What the exercise asks:
Leave every picture behind and copy the rest of the entries below exactly.

Task inputs:
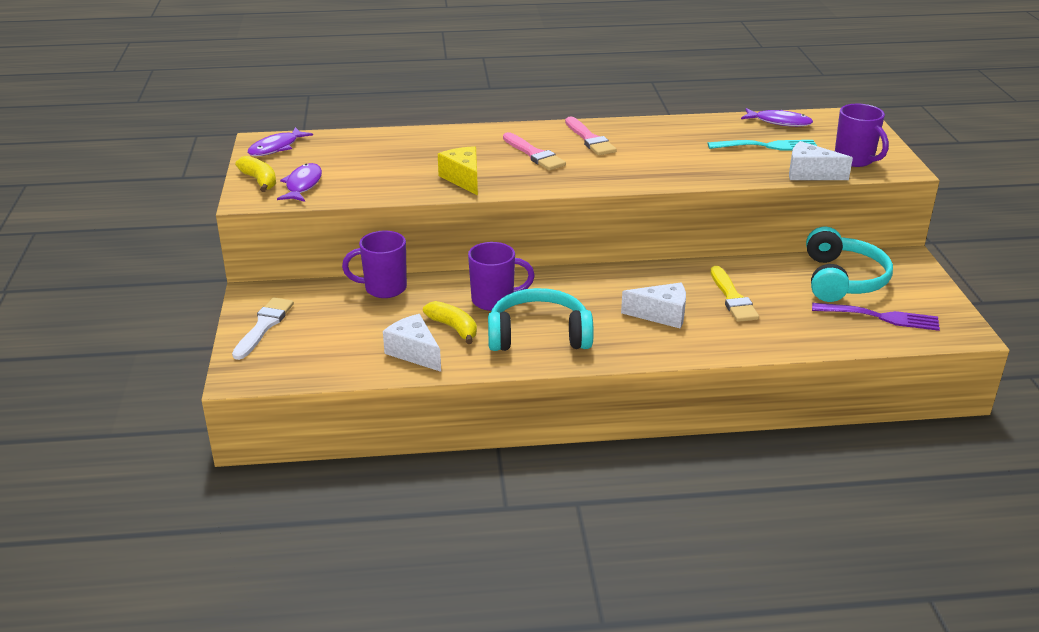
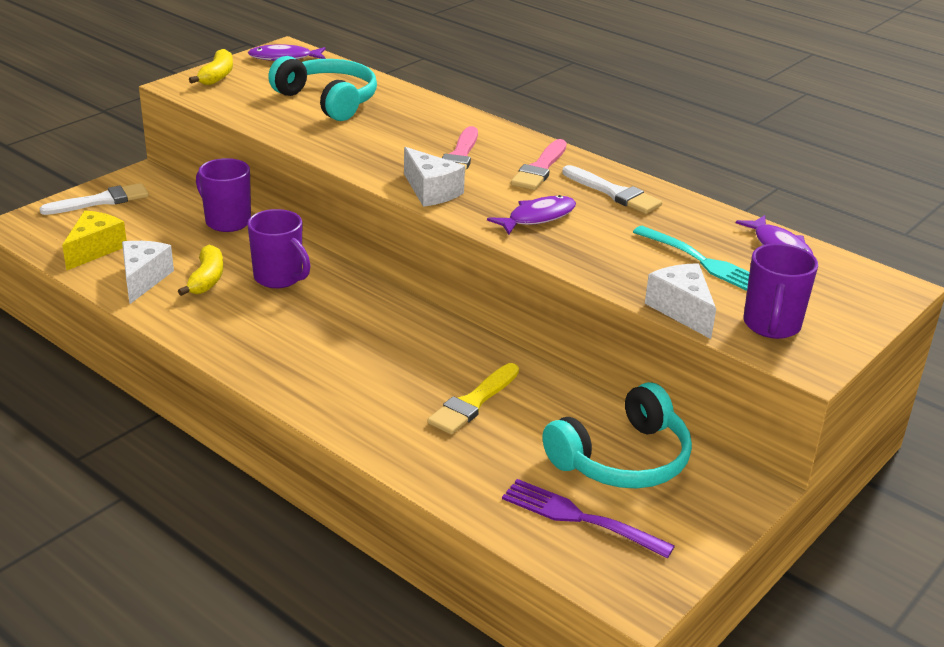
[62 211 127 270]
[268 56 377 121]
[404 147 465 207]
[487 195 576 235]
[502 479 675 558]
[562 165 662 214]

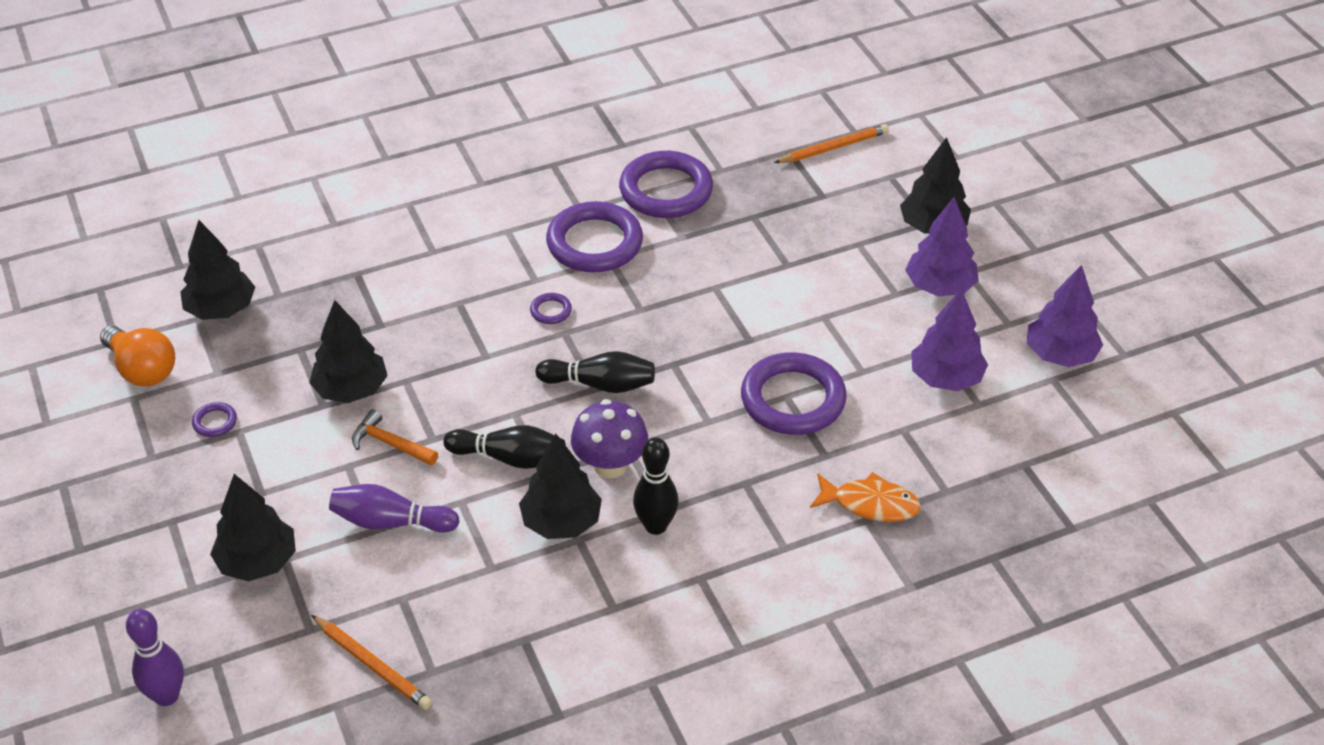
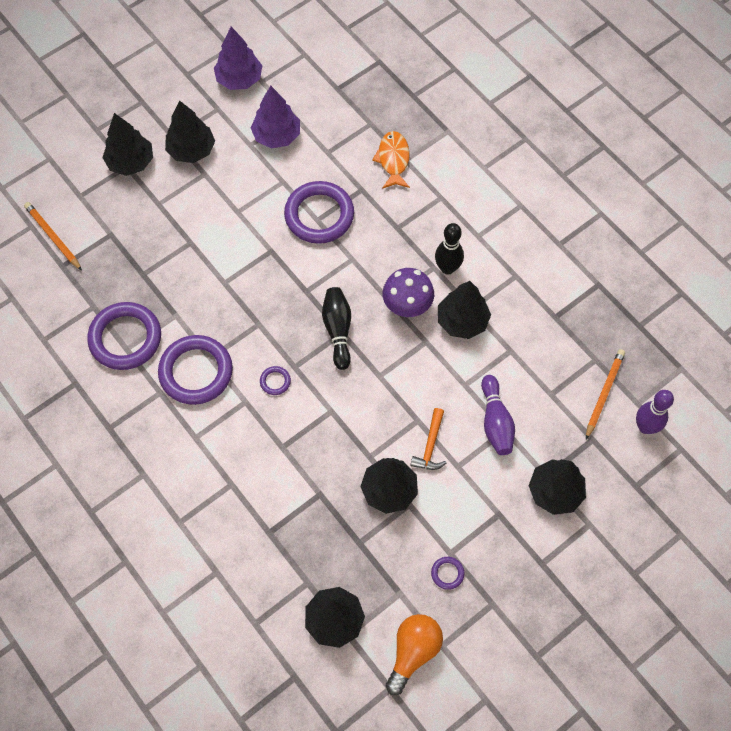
[165 100 215 163]
[636 390 674 434]
[443 425 566 469] (first image)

Solved problem:
[62 211 127 270]
[268 56 377 121]
[404 147 465 207]
[487 195 576 235]
[502 479 675 558]
[562 165 662 214]

[165 100 215 163]
[636 390 674 434]
[443 425 566 469] (first image)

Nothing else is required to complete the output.